• **Data below**:
==========
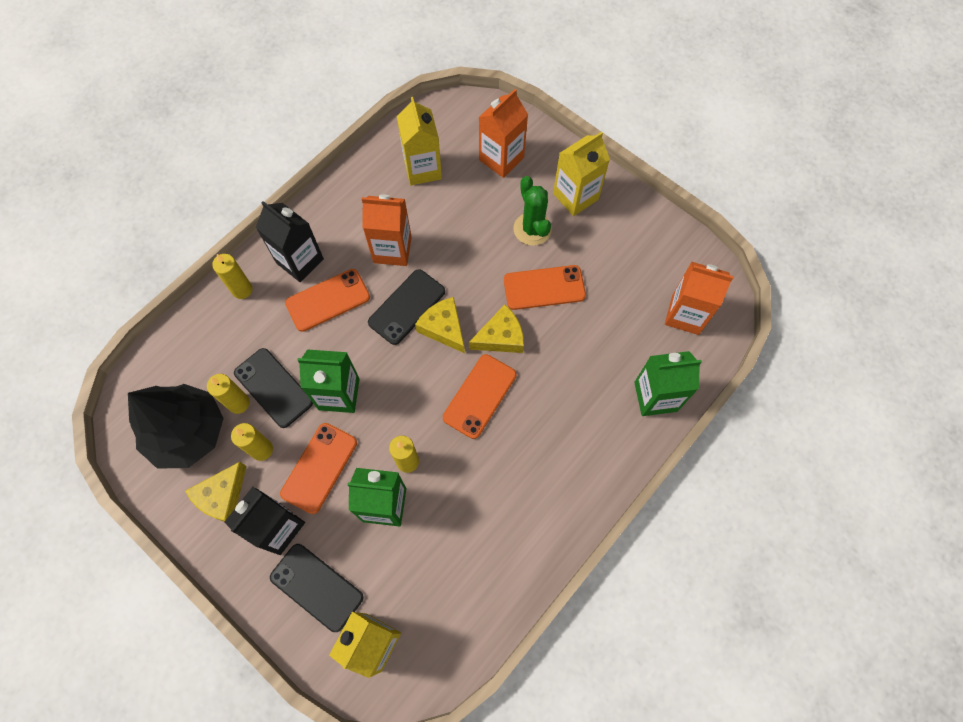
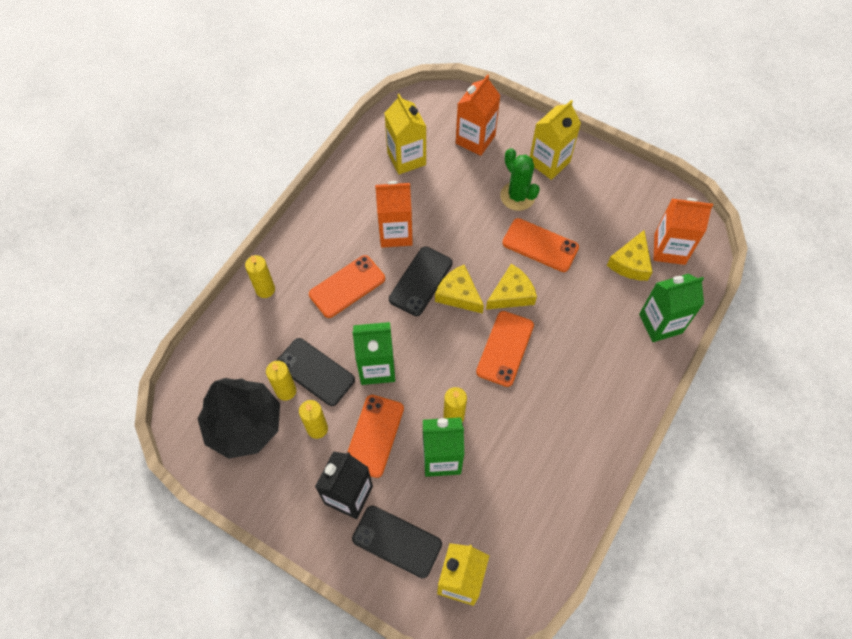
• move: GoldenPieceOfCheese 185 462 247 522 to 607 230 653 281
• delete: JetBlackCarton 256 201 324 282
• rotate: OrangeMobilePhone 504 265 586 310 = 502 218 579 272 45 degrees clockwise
==========
• **Instructions to follow**: Give back the material exactly as written, images excluded.

• **The completed task**:
• move: GoldenPieceOfCheese 185 462 247 522 to 607 230 653 281
• delete: JetBlackCarton 256 201 324 282
• rotate: OrangeMobilePhone 504 265 586 310 = 502 218 579 272 45 degrees clockwise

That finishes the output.